→ Exercise prompt
Take each line from the entries that holds "minus" and copy it out.

*** Data extracts ***

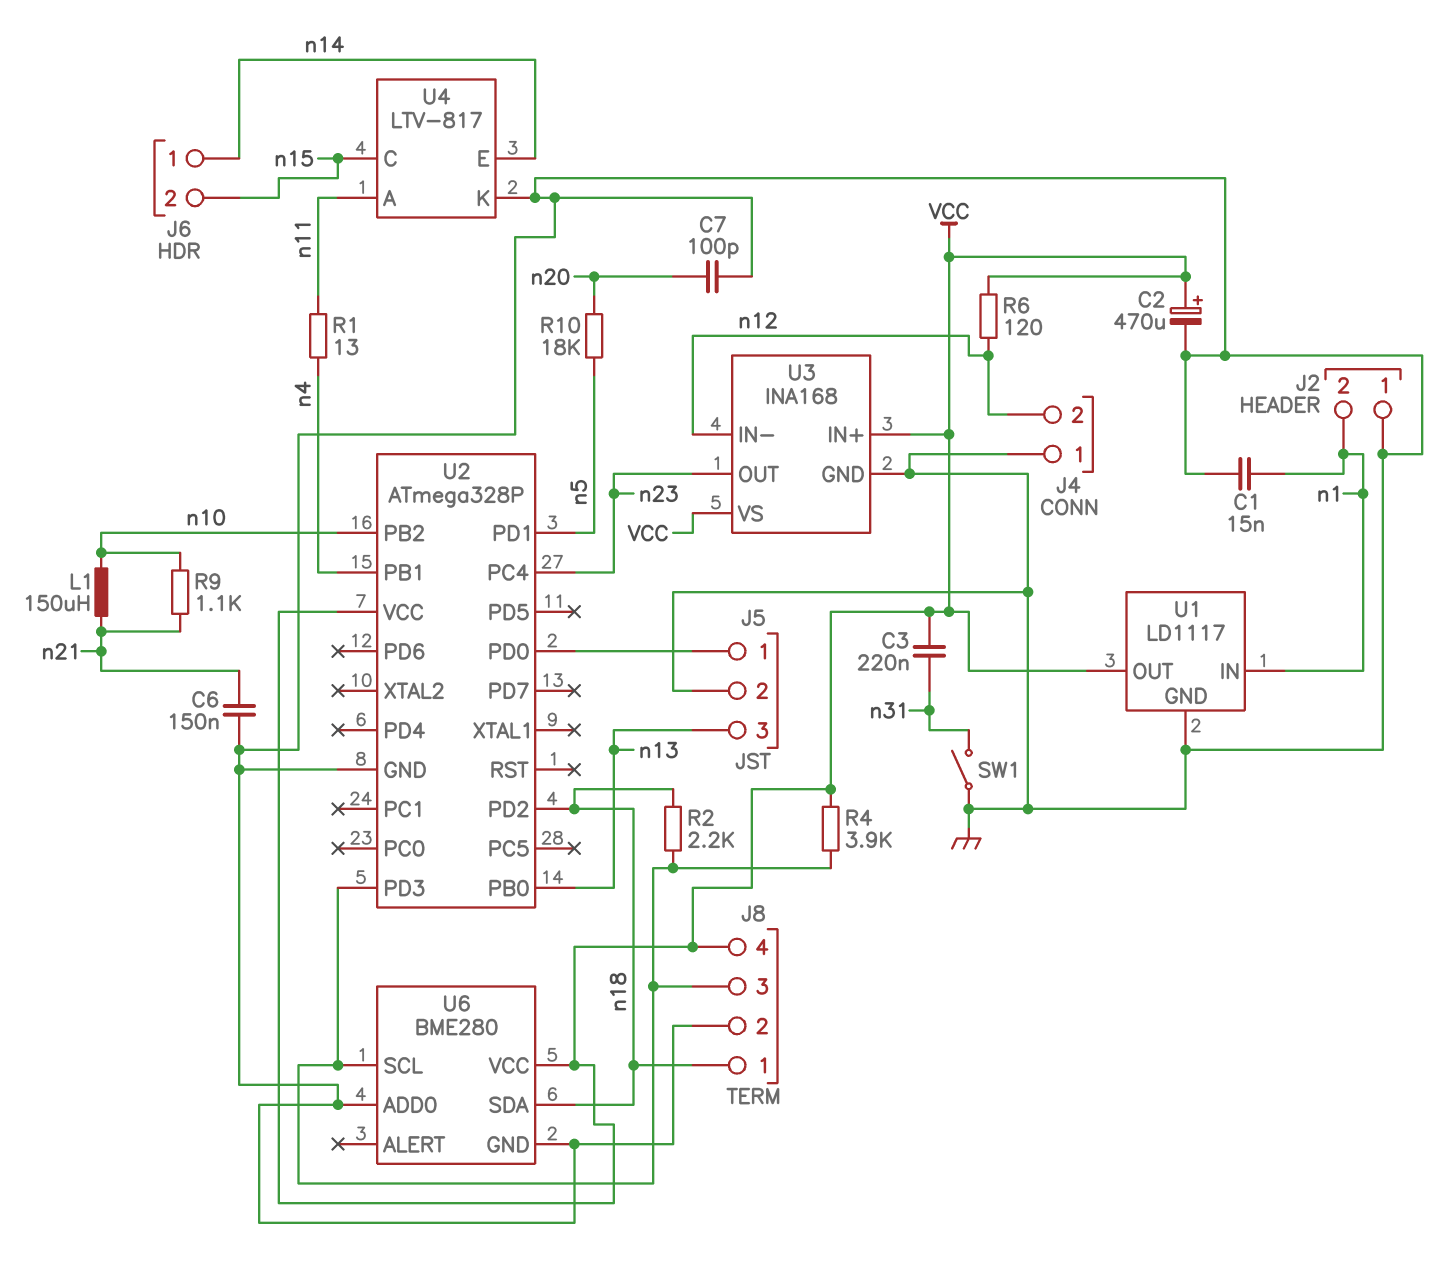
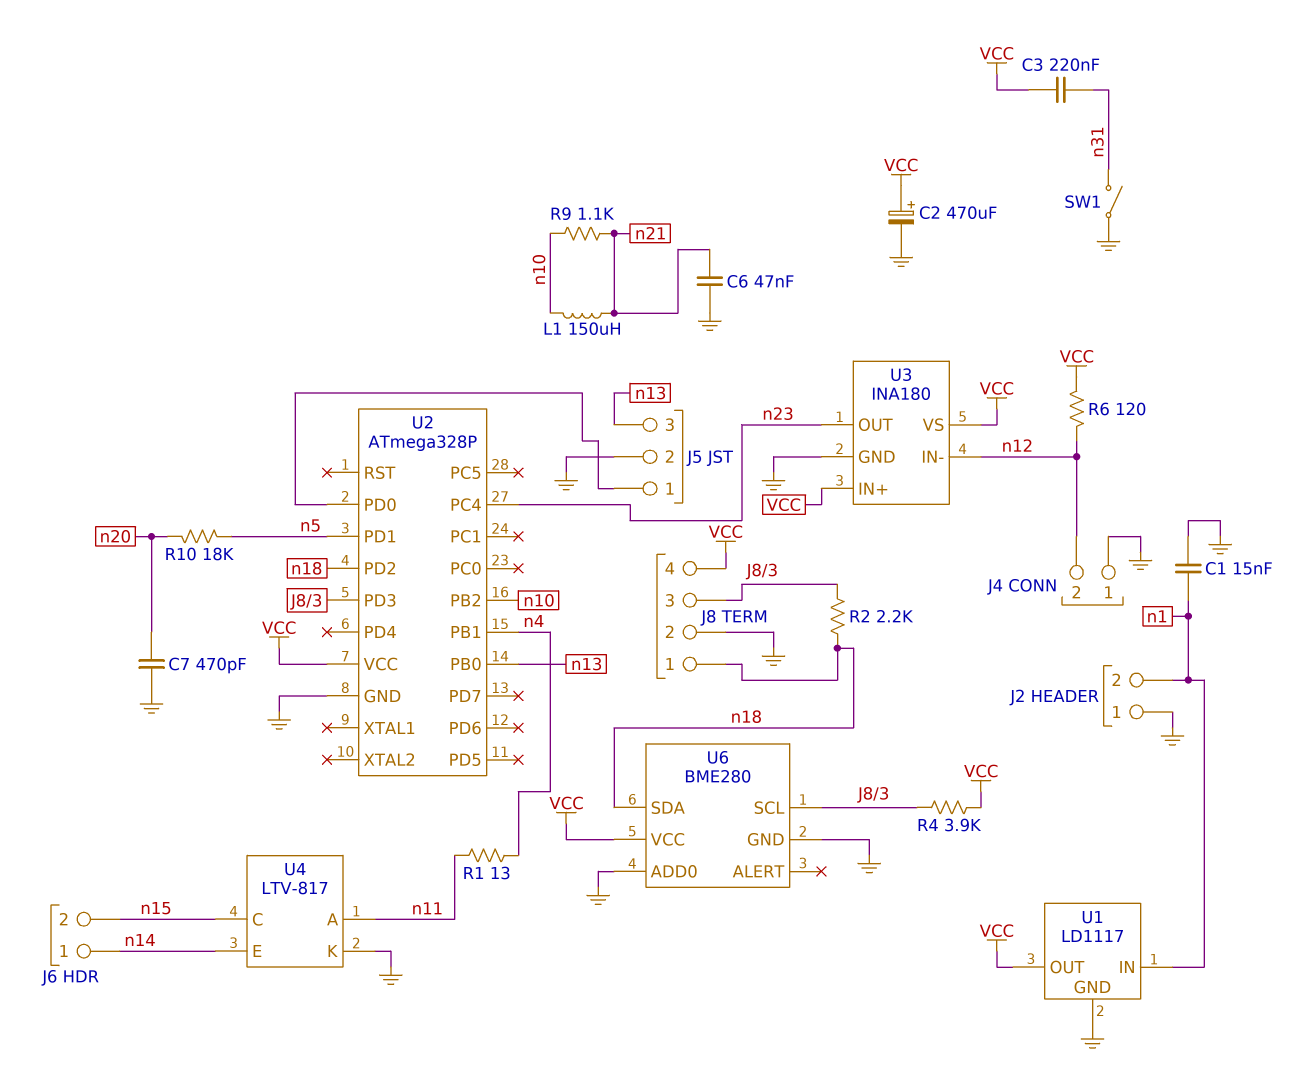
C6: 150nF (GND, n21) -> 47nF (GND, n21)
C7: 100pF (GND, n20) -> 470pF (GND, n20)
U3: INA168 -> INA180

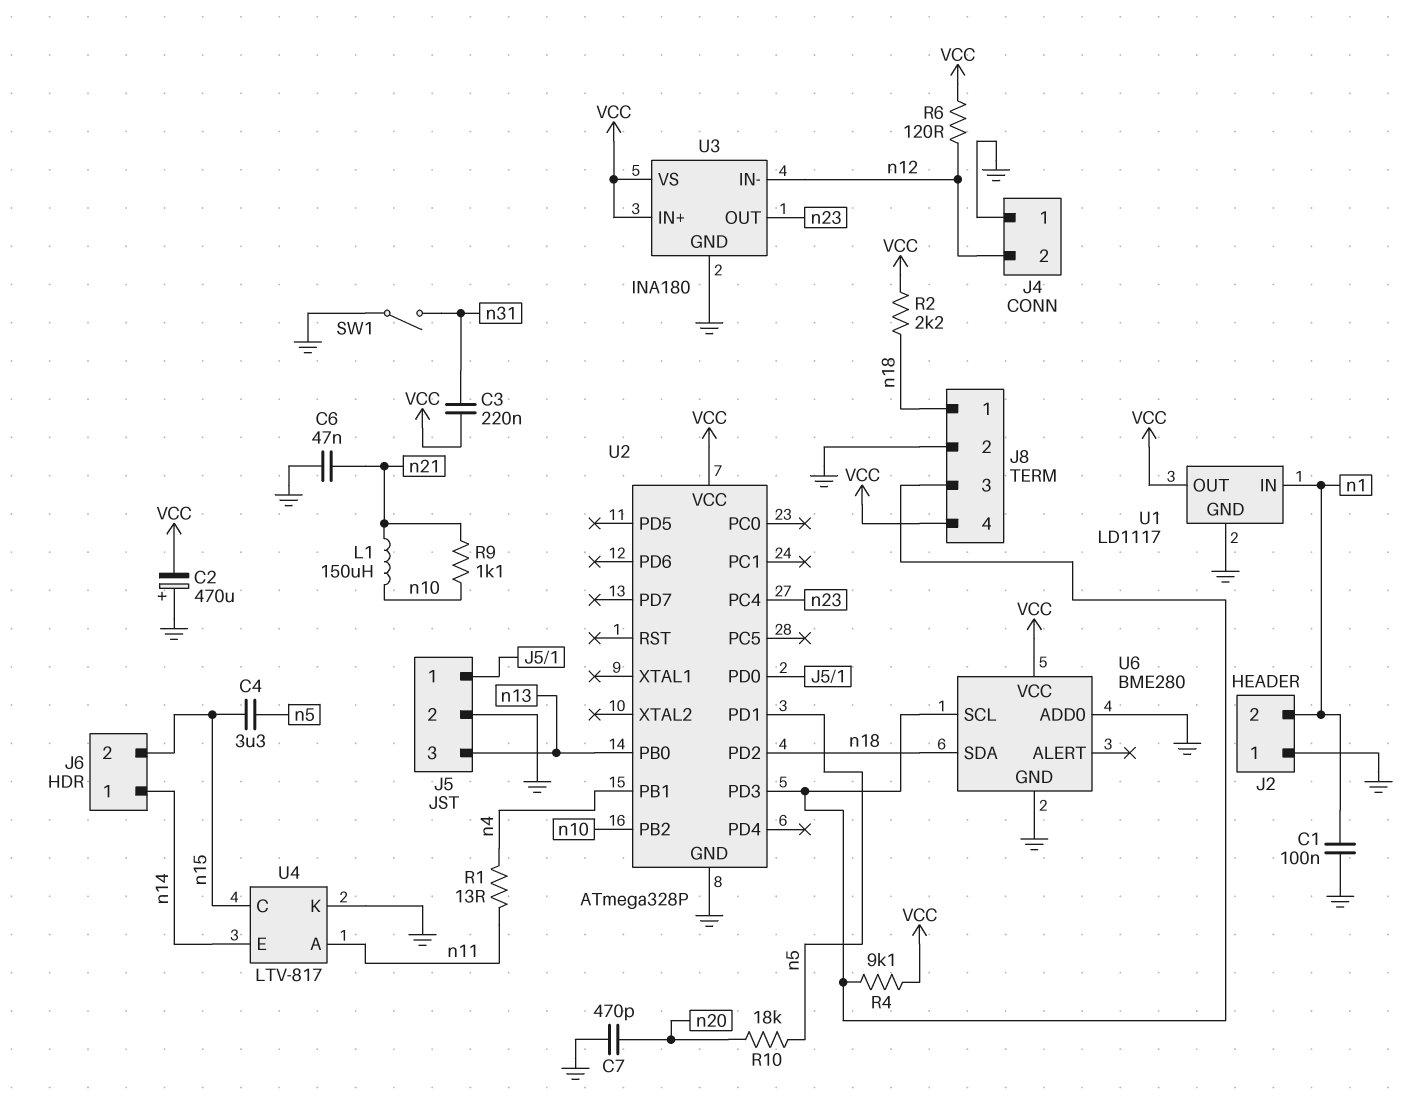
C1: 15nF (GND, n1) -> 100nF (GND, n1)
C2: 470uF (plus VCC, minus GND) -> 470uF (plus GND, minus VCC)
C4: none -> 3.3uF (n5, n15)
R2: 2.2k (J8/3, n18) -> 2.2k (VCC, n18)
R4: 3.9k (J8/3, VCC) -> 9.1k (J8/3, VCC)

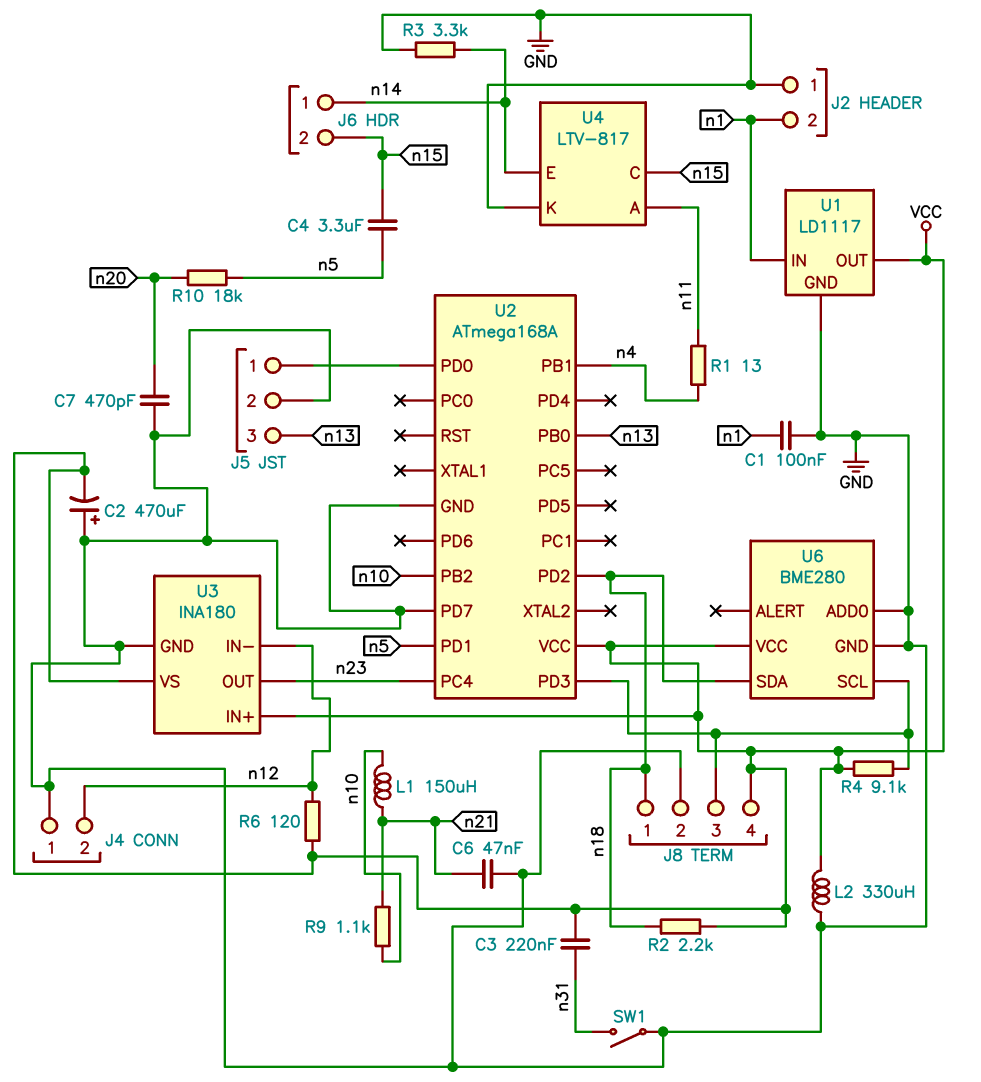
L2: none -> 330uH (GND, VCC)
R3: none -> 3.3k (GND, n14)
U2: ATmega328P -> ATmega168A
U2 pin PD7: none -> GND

*** End of Data extracts ***
*** Data extracts ***

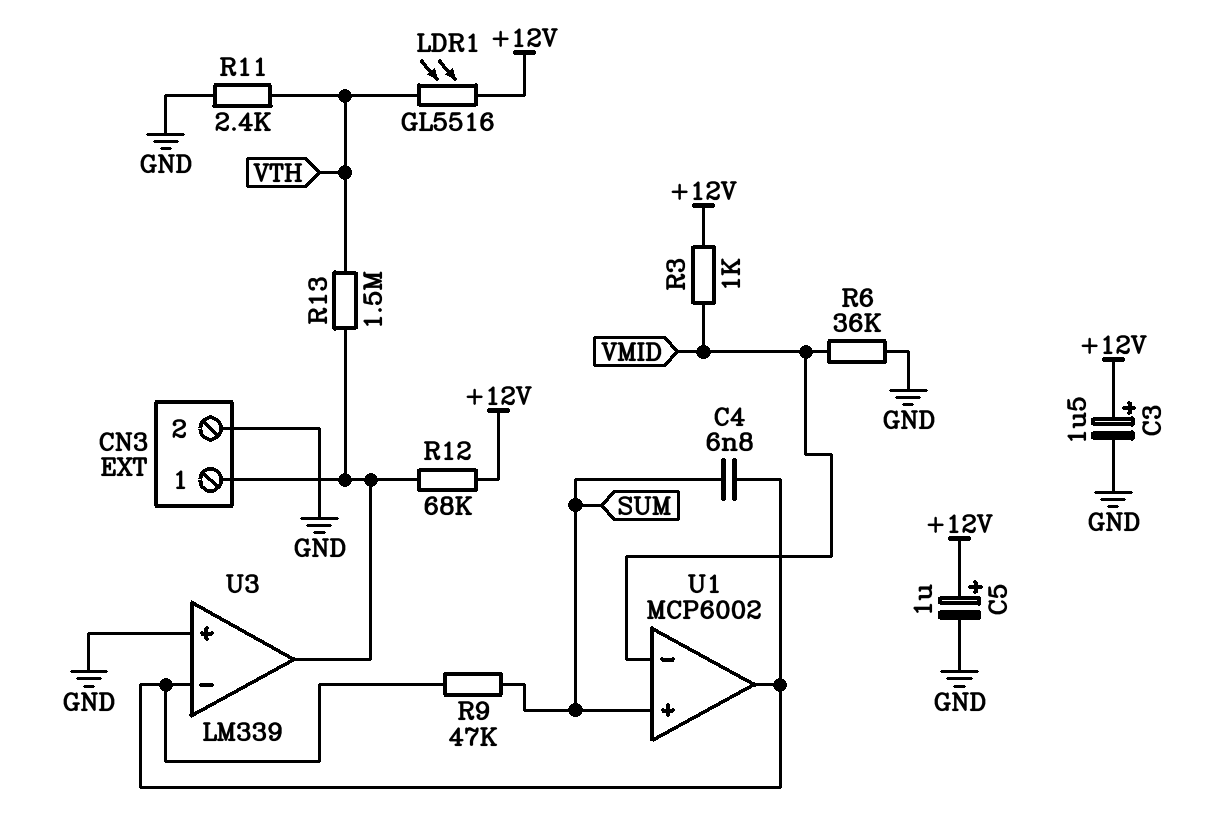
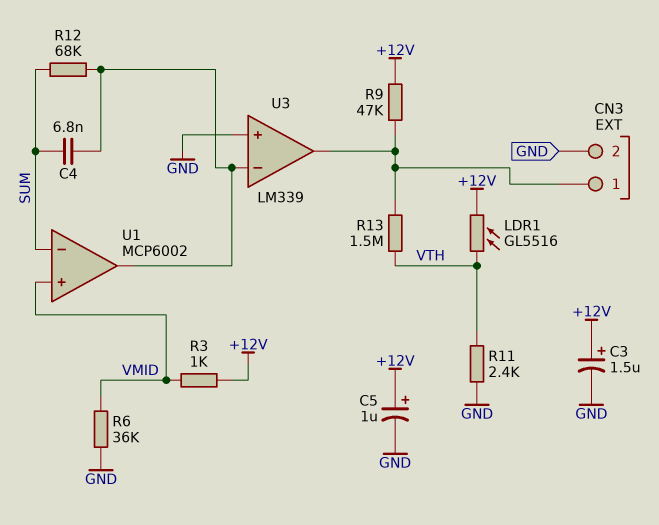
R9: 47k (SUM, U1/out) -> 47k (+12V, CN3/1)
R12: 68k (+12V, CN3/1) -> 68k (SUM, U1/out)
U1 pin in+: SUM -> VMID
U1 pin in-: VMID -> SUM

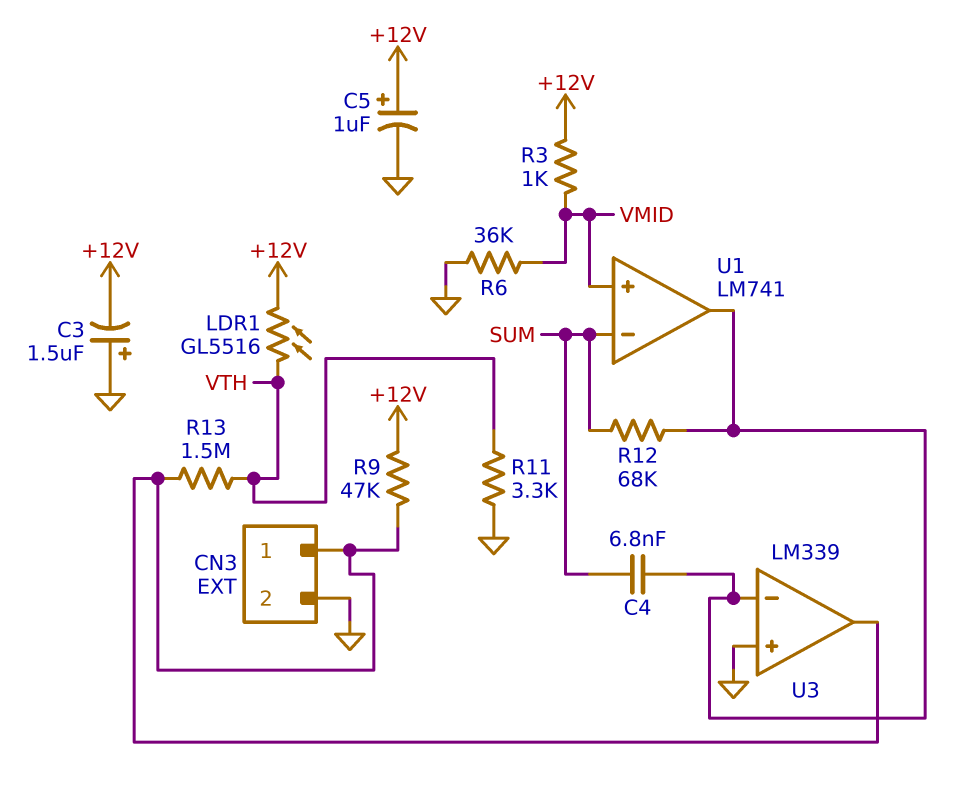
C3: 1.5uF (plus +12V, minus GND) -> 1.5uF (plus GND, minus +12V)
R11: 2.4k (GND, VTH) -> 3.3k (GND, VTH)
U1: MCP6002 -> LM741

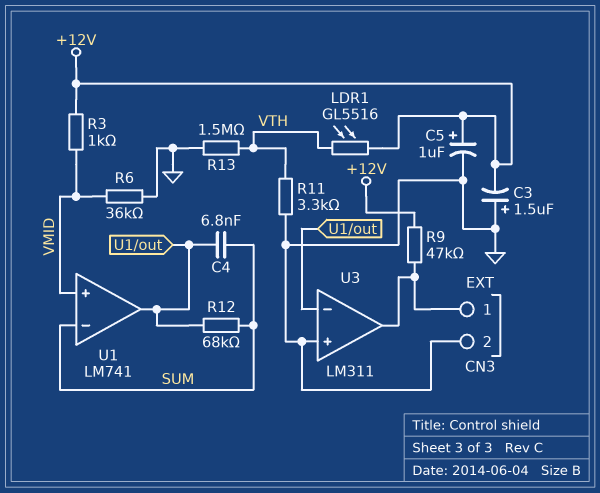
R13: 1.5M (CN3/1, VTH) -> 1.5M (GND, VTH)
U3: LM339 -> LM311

*** End of Data extracts ***

→ Reply
C2: 470uF (plus VCC, minus GND) -> 470uF (plus GND, minus VCC)
C3: 1.5uF (plus +12V, minus GND) -> 1.5uF (plus GND, minus +12V)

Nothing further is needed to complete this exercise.